▶ **Records for the task**:
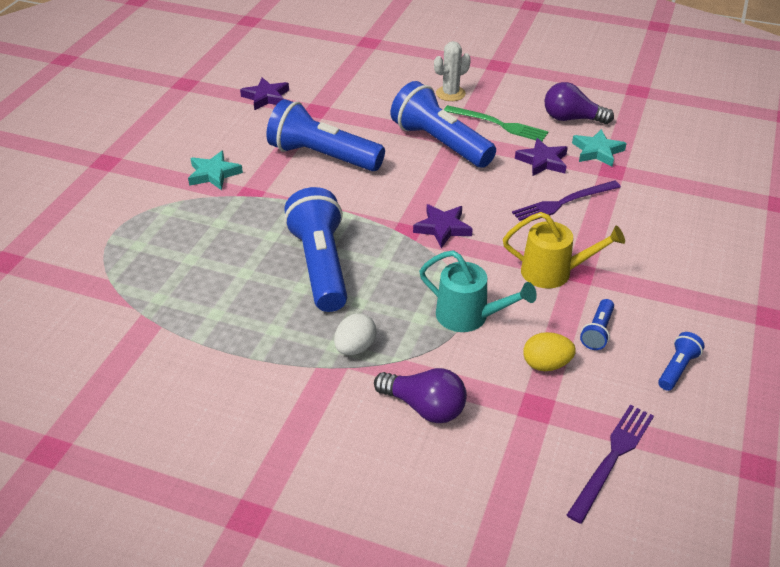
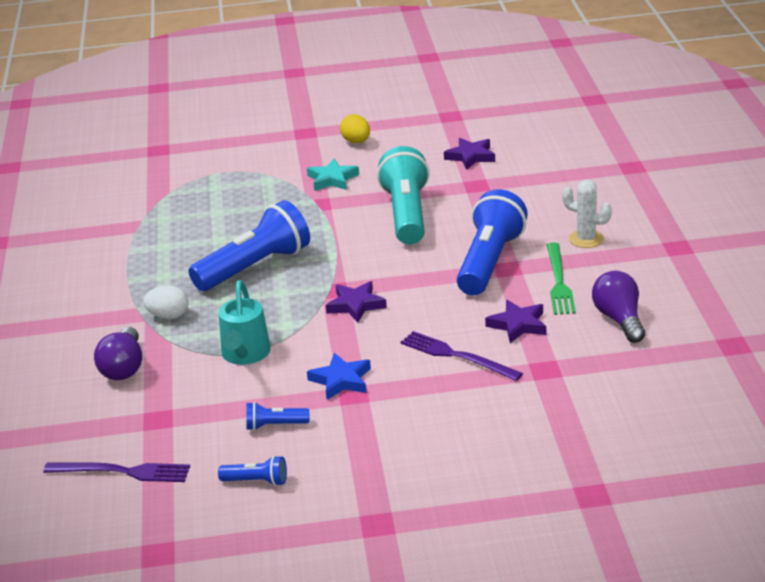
camera: 65 degrees right, 10 degrees down
(323, 156) = (406, 214): blue flashlight -> turquoise flashlight
(546, 364) = (212, 410): yellow egg -> yellow egg (356, 142)
(554, 272) = (341, 380): yellow watering can -> blue star
(597, 151) = (572, 351): turquoise star -> none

▶ **Work task**:
Your answer should consist of the lines from the line with "(323, 156) = (406, 214): blue" through the last line of the data, set down exactly, both included.

▶ **Answer box**:
(323, 156) = (406, 214): blue flashlight -> turquoise flashlight
(546, 364) = (212, 410): yellow egg -> yellow egg (356, 142)
(554, 272) = (341, 380): yellow watering can -> blue star
(597, 151) = (572, 351): turquoise star -> none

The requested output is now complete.